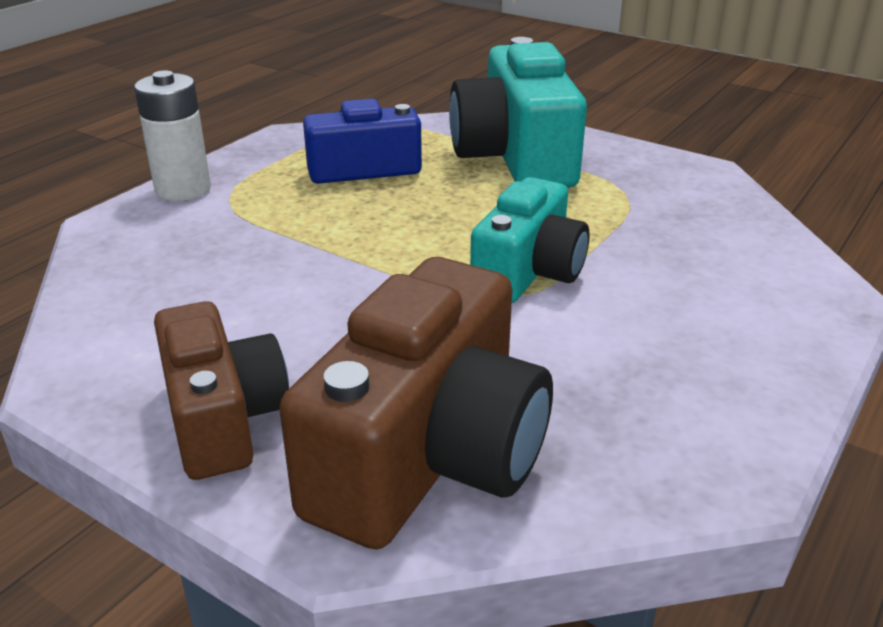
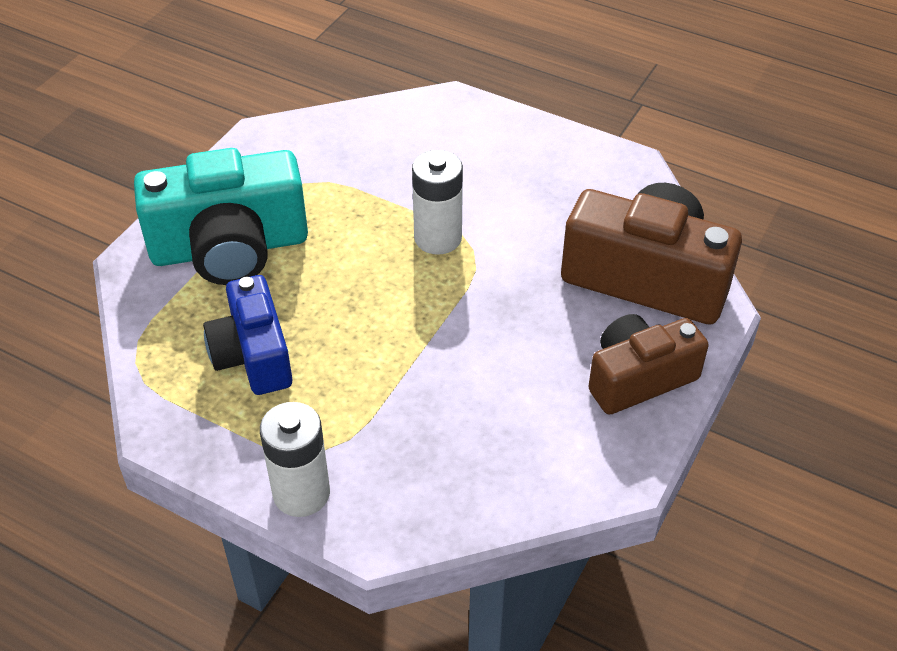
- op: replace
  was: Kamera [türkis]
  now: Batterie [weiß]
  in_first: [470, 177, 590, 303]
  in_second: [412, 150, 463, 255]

Problem :: The full material above must be output verbatim, minus any pictures.

Task solution ::
- op: replace
  was: Kamera [türkis]
  now: Batterie [weiß]
  in_first: [470, 177, 590, 303]
  in_second: [412, 150, 463, 255]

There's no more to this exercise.